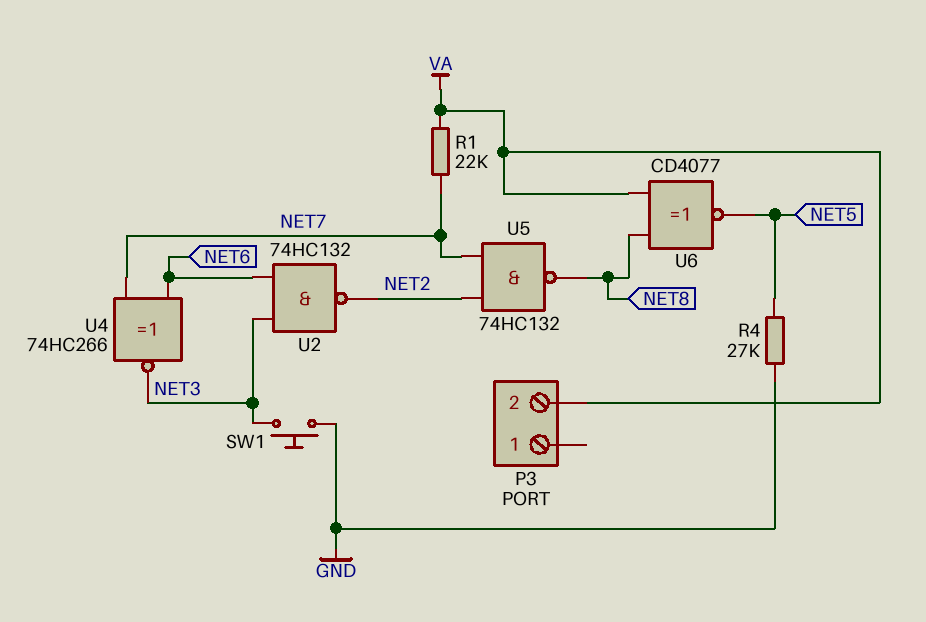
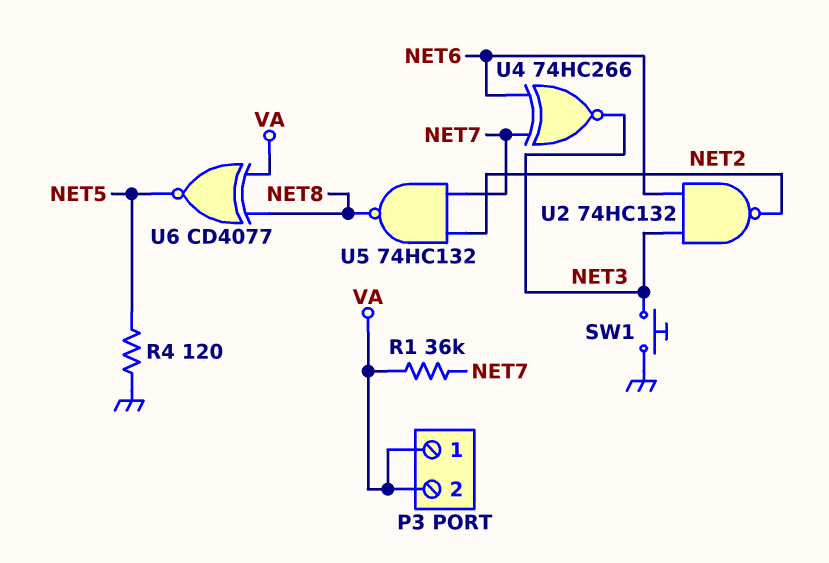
P3 pin 1: none -> VA
R1: 22k (NET7, VA) -> 36k (NET7, VA)
R4: 27k (GND, NET5) -> 120 (GND, NET5)

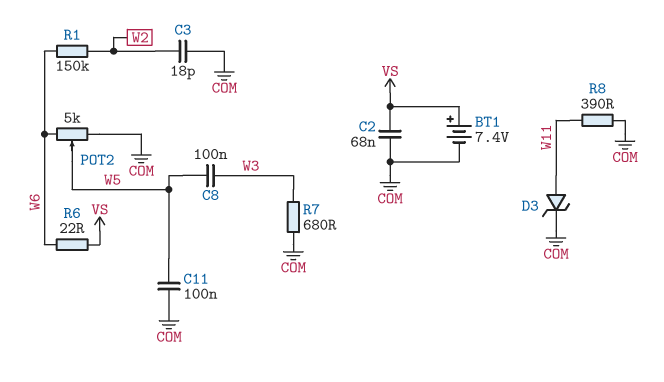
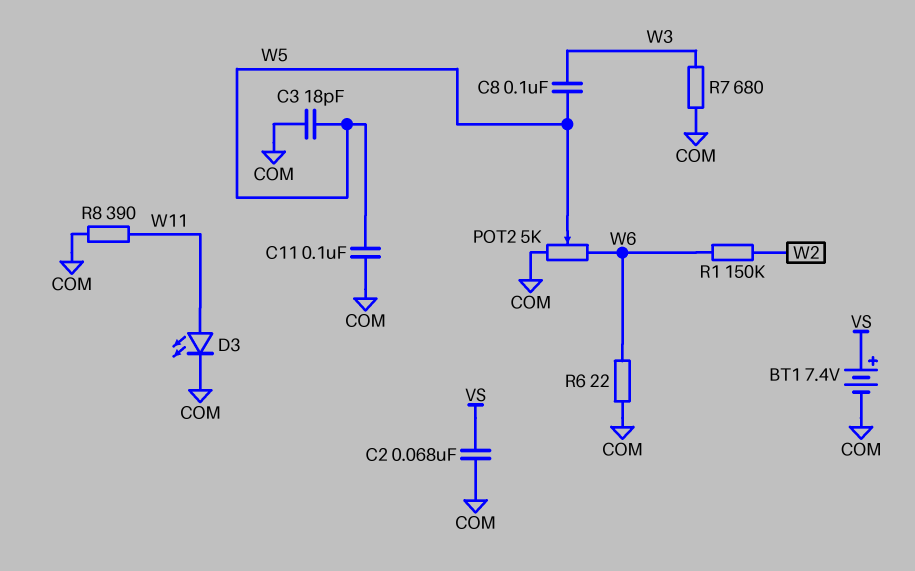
C3: 18pF (COM, W2) -> 18pF (COM, W5)
D3: zener (A W11, K COM) -> LED (A W11, K COM)
R6: 22 (VS, W6) -> 22 (COM, W6)

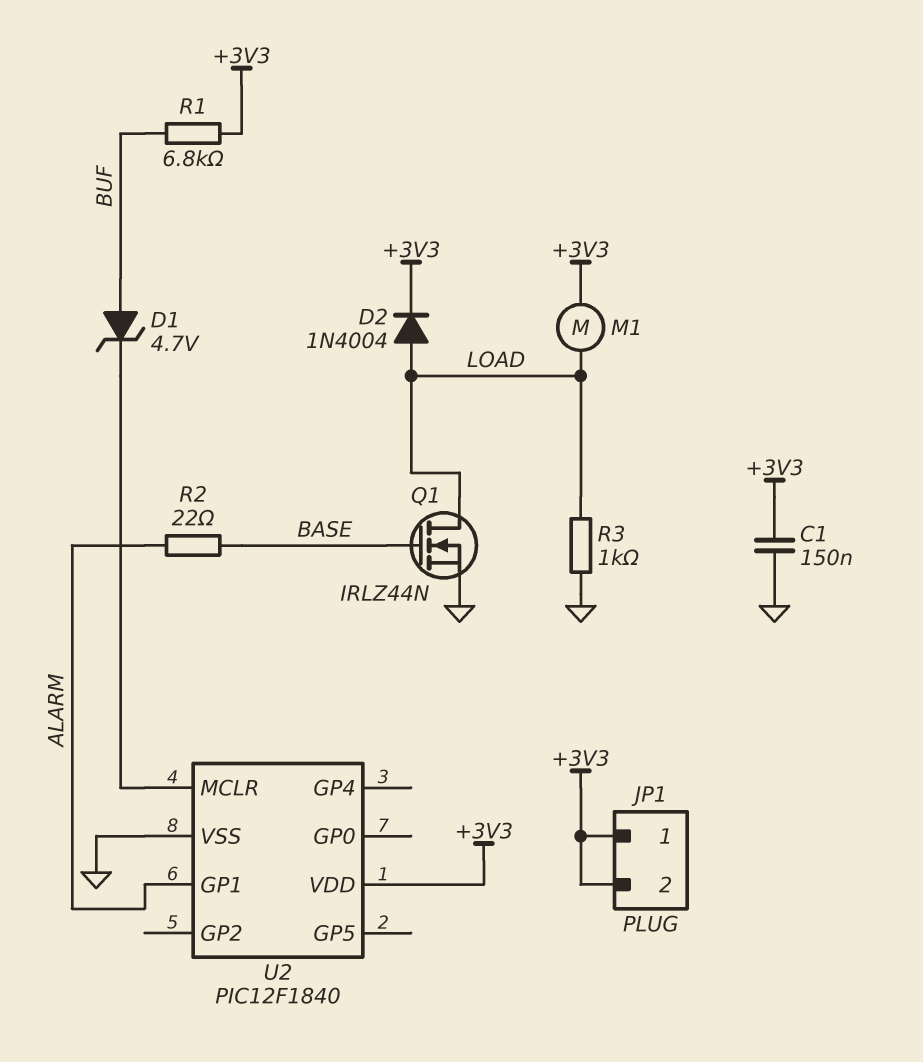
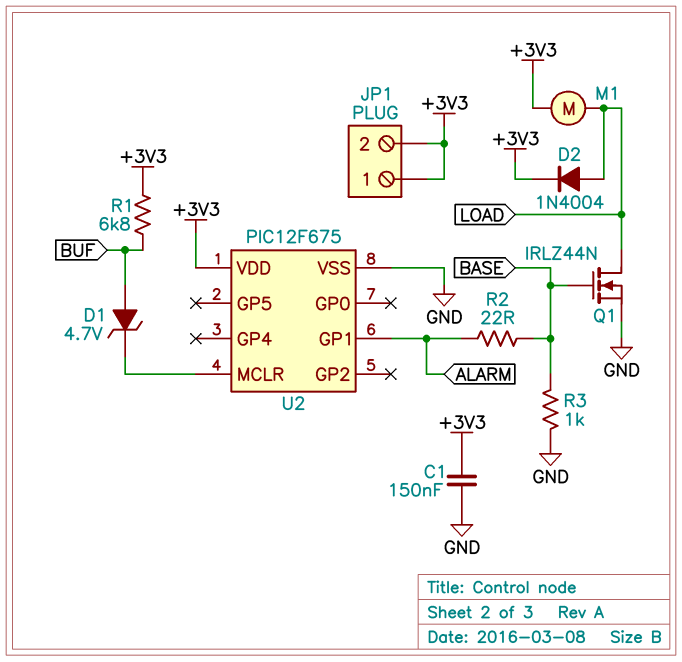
R3: 1k (GND, LOAD) -> 1k (BASE, GND)
U2: PIC12F1840 -> PIC12F675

(Problem to solve) I would like the data above transcribed exactly, with its pictures left out.

(Answer)
P3 pin 1: none -> VA
R1: 22k (NET7, VA) -> 36k (NET7, VA)
R4: 27k (GND, NET5) -> 120 (GND, NET5)

C3: 18pF (COM, W2) -> 18pF (COM, W5)
D3: zener (A W11, K COM) -> LED (A W11, K COM)
R6: 22 (VS, W6) -> 22 (COM, W6)

R3: 1k (GND, LOAD) -> 1k (BASE, GND)
U2: PIC12F1840 -> PIC12F675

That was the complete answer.